- [ABOUT THIS TASK] Nothing beyond the line containing "U5 pin IN+: U4/in- -> none" should be printed; print each line exactly from the first line of the listing below through it.

- [ENTRIES PROVIDED]
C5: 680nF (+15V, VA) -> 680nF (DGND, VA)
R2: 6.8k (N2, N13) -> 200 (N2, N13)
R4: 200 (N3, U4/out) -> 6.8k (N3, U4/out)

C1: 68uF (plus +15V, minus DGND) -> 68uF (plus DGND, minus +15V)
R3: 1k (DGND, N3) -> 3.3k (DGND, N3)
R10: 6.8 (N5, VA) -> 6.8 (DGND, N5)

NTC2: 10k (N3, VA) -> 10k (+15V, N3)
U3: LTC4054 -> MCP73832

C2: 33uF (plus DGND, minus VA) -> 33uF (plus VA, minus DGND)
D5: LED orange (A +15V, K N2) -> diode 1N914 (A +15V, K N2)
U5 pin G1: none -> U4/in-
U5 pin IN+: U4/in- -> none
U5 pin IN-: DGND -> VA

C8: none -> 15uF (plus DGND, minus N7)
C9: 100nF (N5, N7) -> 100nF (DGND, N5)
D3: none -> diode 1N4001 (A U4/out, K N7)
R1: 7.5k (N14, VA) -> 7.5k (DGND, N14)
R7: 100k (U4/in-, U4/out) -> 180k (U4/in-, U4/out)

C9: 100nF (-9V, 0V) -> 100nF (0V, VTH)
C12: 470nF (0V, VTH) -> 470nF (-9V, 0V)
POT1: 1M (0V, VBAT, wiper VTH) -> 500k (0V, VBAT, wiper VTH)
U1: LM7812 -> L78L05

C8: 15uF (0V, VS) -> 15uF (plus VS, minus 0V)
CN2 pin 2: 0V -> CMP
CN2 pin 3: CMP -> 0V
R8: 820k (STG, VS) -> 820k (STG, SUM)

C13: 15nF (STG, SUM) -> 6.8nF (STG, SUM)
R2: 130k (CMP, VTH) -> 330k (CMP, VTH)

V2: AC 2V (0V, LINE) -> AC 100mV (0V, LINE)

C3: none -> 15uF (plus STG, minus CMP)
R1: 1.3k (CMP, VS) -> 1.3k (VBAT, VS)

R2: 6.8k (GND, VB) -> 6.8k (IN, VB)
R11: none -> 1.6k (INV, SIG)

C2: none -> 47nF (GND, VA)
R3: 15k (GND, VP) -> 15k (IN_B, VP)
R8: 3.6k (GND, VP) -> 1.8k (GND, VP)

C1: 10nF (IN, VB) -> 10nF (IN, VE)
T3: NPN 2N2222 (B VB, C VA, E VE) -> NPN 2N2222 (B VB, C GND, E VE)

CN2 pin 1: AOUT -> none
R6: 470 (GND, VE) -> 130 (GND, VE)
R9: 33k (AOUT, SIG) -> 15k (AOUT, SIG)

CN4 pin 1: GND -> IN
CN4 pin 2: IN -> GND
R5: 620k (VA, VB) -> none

- [WORKED SOLUTION]
C5: 680nF (+15V, VA) -> 680nF (DGND, VA)
R2: 6.8k (N2, N13) -> 200 (N2, N13)
R4: 200 (N3, U4/out) -> 6.8k (N3, U4/out)

C1: 68uF (plus +15V, minus DGND) -> 68uF (plus DGND, minus +15V)
R3: 1k (DGND, N3) -> 3.3k (DGND, N3)
R10: 6.8 (N5, VA) -> 6.8 (DGND, N5)

NTC2: 10k (N3, VA) -> 10k (+15V, N3)
U3: LTC4054 -> MCP73832

C2: 33uF (plus DGND, minus VA) -> 33uF (plus VA, minus DGND)
D5: LED orange (A +15V, K N2) -> diode 1N914 (A +15V, K N2)
U5 pin G1: none -> U4/in-
U5 pin IN+: U4/in- -> none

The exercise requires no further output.